=== Section Start ===

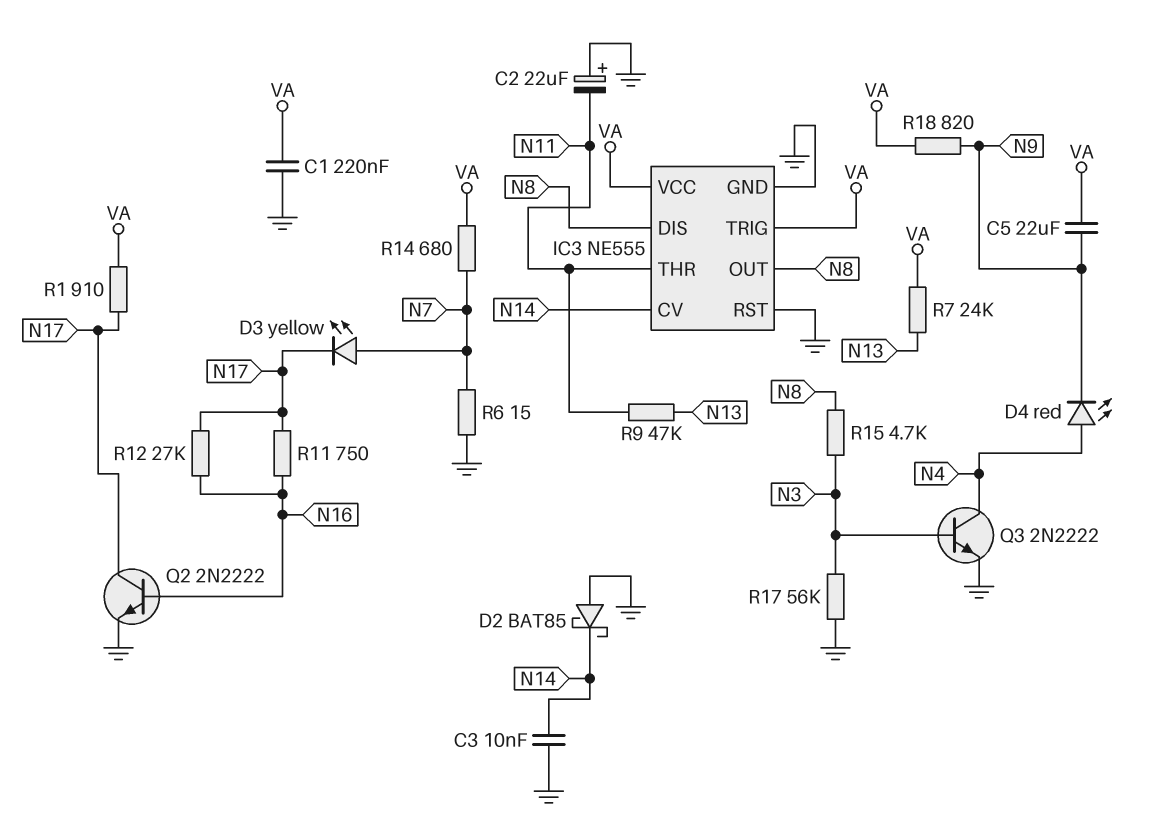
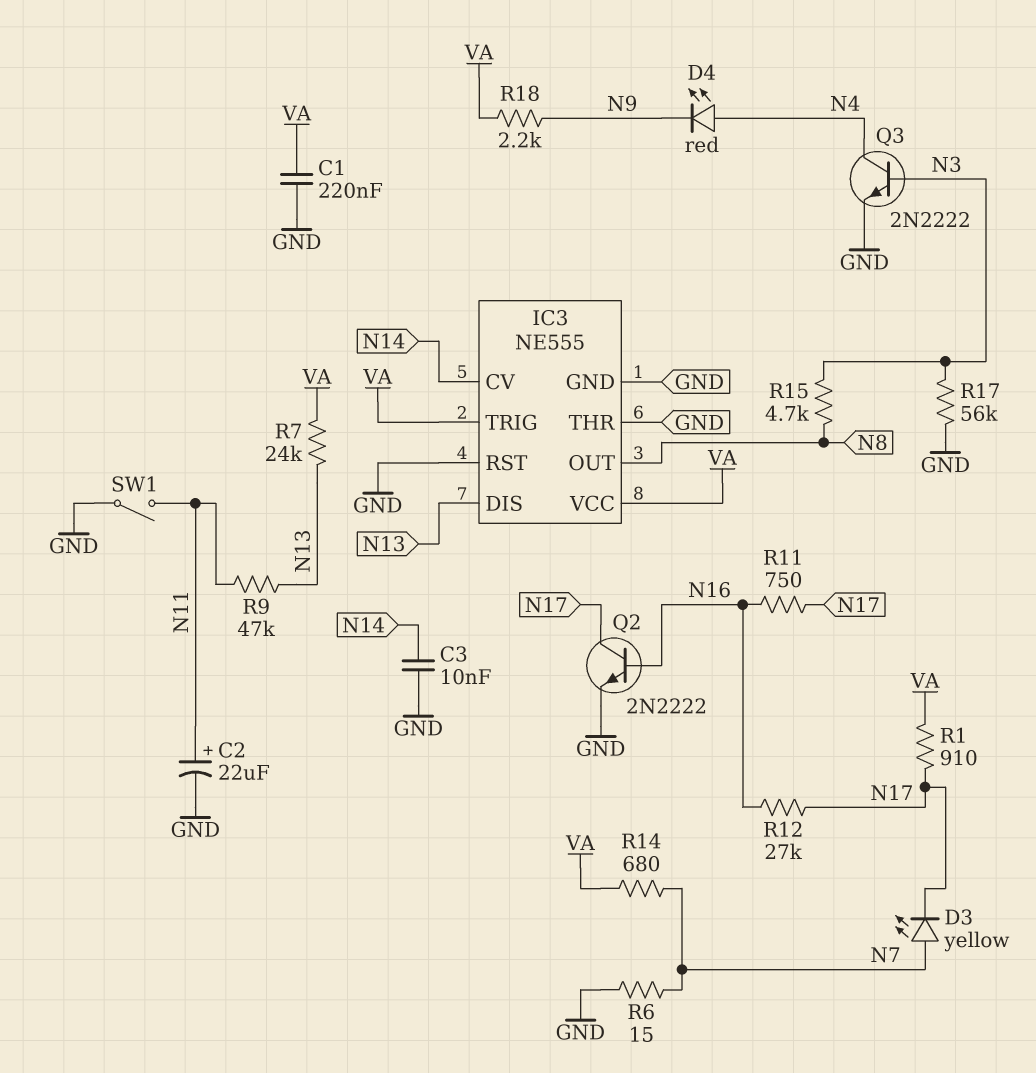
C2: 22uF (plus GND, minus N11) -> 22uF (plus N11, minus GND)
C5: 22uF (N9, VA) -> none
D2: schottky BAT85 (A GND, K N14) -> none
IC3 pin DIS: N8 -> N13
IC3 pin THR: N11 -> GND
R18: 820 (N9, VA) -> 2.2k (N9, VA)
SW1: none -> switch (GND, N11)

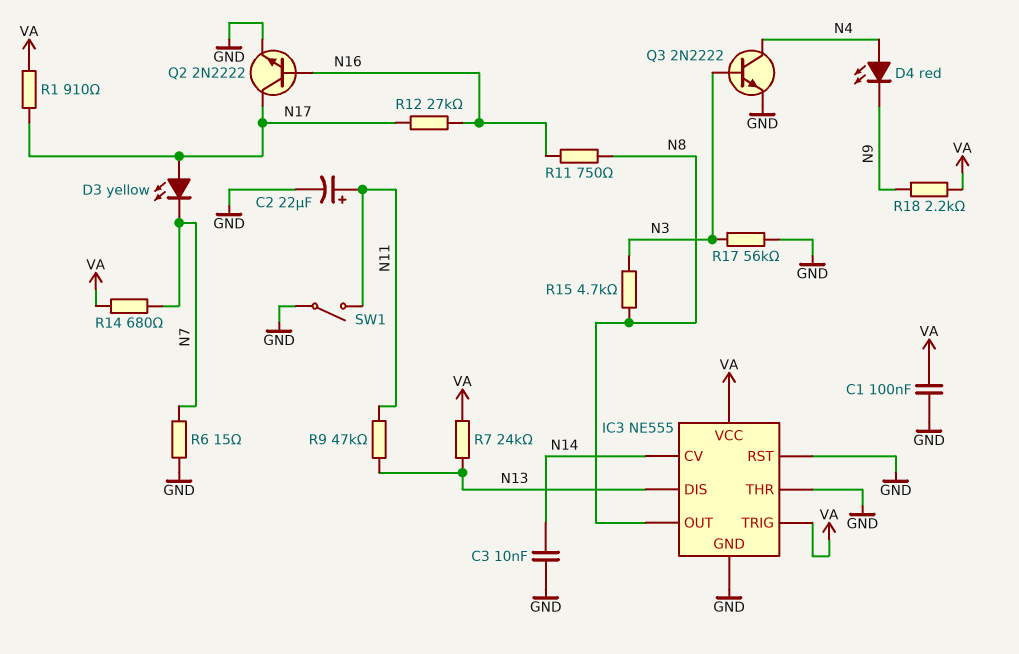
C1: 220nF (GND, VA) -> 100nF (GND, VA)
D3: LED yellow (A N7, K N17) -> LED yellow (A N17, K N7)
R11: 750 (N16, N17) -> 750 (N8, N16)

=== Section End ===
=== Section Start ===

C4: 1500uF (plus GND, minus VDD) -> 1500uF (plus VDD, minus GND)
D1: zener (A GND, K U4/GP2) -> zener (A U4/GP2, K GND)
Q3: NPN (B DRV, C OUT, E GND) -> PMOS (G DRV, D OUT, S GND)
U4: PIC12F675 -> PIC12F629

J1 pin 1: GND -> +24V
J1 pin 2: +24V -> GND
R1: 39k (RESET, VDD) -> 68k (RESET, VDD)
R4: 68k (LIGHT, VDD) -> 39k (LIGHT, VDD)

=== Section End ===
=== Section Start ===

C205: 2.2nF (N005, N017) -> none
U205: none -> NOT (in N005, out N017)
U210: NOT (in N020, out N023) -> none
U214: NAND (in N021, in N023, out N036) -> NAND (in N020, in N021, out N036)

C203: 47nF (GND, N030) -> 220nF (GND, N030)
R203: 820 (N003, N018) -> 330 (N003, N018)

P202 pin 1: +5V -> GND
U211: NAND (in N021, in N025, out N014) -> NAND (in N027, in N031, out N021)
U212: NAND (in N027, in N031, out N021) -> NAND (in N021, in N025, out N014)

=== Section End ===

WORK TASK:
What are the lines, exactly as written above, from the line with "P202 pin 1: +5V -> GND" to the line with "U212: NAND (in", both included? Output only those.

FINISHED EXERCISE:
P202 pin 1: +5V -> GND
U211: NAND (in N021, in N025, out N014) -> NAND (in N027, in N031, out N021)
U212: NAND (in N027, in N031, out N021) -> NAND (in N021, in N025, out N014)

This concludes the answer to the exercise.